### [Requirement]
Reproduce the following data exactly, minus any images.

---------- Supplied material ----------

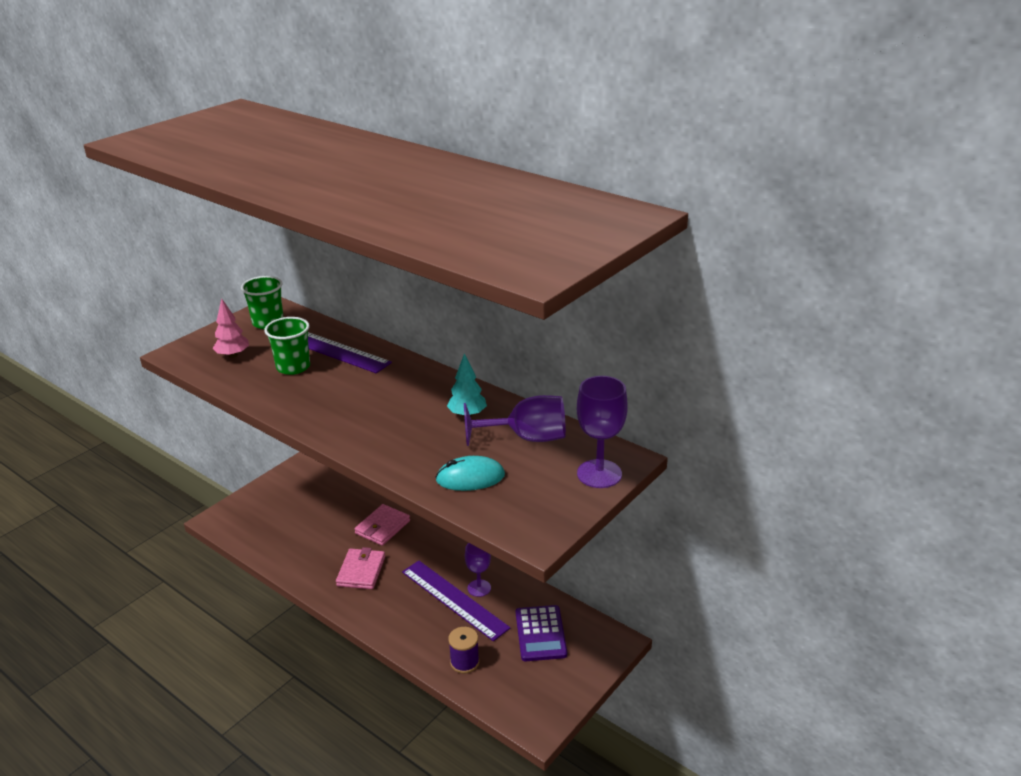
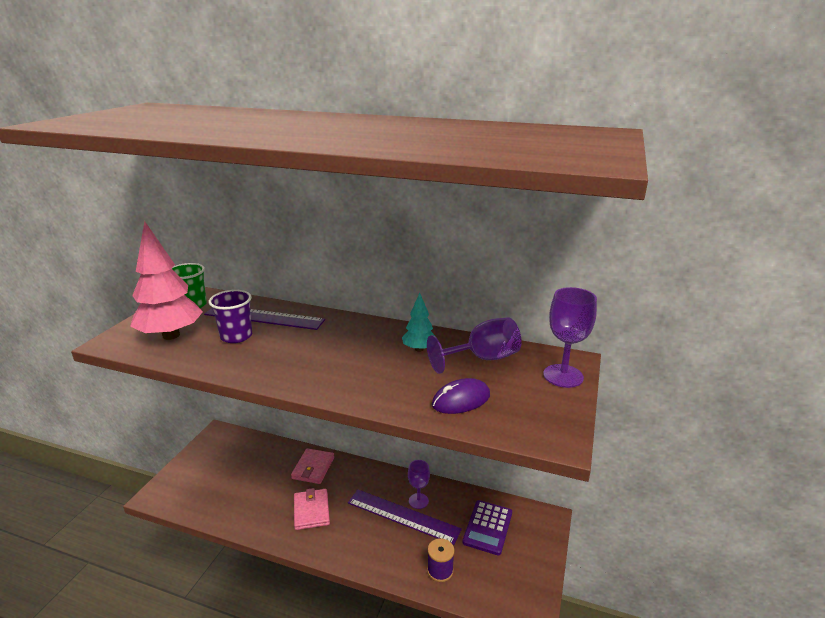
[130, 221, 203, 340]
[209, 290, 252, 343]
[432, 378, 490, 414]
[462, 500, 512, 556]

----------

### [Response]
[130, 221, 203, 340]
[209, 290, 252, 343]
[432, 378, 490, 414]
[462, 500, 512, 556]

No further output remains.